BEGIN
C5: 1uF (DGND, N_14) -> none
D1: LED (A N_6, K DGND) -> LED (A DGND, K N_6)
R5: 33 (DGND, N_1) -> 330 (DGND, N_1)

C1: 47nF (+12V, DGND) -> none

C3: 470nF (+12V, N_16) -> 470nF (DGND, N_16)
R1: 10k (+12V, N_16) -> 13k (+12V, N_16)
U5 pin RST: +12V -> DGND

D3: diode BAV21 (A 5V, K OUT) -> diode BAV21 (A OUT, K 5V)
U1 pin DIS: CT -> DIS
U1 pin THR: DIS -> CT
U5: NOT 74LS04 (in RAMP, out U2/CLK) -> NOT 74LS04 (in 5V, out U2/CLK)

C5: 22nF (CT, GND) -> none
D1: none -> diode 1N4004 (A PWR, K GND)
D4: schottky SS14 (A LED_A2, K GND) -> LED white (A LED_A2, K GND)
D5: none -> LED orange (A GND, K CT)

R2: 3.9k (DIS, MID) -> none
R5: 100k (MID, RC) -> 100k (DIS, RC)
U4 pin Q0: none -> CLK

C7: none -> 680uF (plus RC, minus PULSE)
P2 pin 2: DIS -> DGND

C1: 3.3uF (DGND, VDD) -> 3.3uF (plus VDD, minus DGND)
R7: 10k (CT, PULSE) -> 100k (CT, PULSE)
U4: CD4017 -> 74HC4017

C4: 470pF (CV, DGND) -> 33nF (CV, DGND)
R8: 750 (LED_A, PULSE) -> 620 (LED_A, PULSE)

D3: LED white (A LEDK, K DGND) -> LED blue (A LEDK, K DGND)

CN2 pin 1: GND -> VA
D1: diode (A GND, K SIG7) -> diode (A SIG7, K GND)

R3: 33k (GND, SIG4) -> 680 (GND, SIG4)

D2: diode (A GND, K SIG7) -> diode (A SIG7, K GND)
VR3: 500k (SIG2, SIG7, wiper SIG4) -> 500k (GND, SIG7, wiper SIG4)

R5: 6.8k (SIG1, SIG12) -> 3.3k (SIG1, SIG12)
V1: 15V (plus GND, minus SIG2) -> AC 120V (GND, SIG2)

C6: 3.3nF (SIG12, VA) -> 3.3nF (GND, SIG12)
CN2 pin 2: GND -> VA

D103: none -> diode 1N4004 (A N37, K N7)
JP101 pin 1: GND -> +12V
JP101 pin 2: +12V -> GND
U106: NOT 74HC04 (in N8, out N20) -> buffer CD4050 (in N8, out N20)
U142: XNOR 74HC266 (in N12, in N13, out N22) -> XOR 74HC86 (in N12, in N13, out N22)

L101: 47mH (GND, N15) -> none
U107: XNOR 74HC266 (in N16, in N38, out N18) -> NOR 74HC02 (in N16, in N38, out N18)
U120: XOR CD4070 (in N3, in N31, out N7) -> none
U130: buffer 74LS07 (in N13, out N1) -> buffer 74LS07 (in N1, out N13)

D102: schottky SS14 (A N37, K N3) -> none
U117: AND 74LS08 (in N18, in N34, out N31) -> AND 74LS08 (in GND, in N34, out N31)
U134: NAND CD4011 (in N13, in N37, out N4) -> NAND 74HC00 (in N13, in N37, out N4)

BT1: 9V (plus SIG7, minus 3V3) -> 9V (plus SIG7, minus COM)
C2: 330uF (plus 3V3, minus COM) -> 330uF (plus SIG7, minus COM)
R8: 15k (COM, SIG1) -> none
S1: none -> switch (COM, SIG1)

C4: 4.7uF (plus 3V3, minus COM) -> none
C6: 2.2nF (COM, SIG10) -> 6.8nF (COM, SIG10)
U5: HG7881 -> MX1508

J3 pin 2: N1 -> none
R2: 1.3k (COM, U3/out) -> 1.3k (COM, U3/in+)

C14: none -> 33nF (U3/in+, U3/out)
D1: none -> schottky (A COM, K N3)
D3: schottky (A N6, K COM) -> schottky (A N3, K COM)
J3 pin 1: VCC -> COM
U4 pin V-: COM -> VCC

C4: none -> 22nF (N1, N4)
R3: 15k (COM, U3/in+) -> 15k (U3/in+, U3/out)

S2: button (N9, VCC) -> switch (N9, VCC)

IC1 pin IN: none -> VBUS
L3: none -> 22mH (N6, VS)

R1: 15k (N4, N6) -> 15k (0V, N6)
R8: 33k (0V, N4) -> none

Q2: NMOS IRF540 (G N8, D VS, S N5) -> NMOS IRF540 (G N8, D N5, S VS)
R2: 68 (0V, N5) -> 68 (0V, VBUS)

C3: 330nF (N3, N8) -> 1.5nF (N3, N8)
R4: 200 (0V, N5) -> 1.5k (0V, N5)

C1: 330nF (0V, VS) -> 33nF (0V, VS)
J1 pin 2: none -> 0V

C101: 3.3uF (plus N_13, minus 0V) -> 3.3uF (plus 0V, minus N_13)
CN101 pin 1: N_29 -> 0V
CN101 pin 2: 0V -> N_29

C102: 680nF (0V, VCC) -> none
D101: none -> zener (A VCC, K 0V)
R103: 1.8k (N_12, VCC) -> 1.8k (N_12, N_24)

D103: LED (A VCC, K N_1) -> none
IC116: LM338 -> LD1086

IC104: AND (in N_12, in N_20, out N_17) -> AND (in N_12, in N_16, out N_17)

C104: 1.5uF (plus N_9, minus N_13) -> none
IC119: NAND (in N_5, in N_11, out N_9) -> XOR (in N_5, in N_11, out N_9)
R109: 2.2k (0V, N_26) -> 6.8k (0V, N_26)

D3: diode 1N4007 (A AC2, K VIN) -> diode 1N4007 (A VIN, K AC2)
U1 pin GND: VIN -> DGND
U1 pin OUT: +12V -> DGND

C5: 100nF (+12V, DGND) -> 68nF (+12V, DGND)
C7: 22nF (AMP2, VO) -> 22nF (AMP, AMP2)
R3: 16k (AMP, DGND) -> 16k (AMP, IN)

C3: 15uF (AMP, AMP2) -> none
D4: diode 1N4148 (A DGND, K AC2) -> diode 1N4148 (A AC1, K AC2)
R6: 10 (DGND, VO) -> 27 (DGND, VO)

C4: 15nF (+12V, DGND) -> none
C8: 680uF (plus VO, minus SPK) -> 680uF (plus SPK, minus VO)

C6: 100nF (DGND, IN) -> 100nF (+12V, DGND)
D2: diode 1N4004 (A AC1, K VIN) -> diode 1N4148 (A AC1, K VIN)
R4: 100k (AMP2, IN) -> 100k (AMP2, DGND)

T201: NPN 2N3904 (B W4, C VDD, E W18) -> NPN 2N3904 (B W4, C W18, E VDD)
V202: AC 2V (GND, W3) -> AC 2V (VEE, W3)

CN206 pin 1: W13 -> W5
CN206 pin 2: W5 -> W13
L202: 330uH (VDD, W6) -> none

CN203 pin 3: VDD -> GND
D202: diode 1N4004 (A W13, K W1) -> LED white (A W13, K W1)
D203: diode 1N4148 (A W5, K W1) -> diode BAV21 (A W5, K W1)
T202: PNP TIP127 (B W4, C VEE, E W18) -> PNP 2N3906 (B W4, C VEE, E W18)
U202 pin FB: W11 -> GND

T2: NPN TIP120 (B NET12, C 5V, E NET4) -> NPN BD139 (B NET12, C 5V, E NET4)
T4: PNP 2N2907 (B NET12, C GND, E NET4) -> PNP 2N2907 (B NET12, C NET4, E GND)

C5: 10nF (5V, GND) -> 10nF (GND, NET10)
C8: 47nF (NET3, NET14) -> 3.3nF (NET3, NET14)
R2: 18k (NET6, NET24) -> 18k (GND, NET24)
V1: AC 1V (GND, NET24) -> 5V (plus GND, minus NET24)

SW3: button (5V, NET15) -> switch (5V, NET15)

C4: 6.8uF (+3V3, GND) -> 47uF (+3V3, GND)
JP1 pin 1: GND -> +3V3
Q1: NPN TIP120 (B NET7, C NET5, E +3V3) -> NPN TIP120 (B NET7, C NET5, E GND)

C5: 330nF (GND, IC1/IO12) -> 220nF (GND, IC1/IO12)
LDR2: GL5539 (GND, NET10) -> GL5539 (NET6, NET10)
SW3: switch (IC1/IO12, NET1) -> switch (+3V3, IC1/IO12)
END
__What the task asks__: In the listing above, find the line containing "D4: schottky SS14" and the line containing "P2 pin 2: DIS -> DGND", then repeat those two lines and everything between them exactly.

__Solution for this exercise__:
D4: schottky SS14 (A LED_A2, K GND) -> LED white (A LED_A2, K GND)
D5: none -> LED orange (A GND, K CT)

R2: 3.9k (DIS, MID) -> none
R5: 100k (MID, RC) -> 100k (DIS, RC)
U4 pin Q0: none -> CLK

C7: none -> 680uF (plus RC, minus PULSE)
P2 pin 2: DIS -> DGND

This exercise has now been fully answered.